Items from a data source:
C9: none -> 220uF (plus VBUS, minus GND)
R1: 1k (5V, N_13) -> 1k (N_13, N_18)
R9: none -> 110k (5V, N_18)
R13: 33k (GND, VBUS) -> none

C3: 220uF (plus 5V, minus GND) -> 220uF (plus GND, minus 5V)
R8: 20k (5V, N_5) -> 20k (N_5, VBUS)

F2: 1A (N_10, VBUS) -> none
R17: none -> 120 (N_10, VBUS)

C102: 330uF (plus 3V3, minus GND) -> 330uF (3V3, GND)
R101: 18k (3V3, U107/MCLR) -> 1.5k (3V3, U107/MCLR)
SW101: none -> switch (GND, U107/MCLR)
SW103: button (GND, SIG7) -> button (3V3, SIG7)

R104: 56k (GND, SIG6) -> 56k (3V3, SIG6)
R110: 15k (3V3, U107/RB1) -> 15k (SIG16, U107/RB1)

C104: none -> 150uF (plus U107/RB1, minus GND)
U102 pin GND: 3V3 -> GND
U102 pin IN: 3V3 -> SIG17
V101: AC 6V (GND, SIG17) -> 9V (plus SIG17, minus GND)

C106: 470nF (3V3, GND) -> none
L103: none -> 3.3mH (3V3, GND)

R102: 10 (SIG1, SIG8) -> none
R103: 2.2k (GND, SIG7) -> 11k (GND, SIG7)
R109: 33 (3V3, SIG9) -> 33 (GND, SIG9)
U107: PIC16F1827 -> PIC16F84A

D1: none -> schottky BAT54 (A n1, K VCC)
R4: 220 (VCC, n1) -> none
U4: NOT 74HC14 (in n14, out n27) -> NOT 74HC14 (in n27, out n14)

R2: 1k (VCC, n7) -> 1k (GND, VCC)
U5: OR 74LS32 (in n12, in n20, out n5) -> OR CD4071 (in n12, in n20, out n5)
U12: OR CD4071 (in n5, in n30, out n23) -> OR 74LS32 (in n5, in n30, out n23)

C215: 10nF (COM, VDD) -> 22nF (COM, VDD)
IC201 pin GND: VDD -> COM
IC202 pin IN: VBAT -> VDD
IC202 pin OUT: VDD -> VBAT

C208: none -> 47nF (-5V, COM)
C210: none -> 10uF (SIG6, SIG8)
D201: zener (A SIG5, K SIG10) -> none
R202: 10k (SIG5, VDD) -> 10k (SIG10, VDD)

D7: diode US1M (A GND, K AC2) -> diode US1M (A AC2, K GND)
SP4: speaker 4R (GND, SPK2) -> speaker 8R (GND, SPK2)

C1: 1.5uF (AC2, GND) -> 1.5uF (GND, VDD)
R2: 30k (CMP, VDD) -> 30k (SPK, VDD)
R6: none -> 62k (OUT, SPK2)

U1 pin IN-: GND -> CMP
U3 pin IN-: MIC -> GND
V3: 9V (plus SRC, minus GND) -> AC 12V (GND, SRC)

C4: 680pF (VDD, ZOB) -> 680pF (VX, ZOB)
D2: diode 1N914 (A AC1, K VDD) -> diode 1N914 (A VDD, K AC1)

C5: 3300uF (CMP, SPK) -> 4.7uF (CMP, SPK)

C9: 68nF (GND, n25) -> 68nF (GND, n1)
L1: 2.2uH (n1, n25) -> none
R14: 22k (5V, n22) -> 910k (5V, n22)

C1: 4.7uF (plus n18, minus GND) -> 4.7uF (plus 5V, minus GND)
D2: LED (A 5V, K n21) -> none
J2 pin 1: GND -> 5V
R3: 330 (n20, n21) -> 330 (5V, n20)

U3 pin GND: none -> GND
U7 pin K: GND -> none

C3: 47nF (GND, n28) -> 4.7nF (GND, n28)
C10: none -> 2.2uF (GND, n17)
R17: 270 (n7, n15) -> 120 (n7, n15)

Work task: The answer must consist of every line from the records above that holds "MCLR".

Your response:
R101: 18k (3V3, U107/MCLR) -> 1.5k (3V3, U107/MCLR)
SW101: none -> switch (GND, U107/MCLR)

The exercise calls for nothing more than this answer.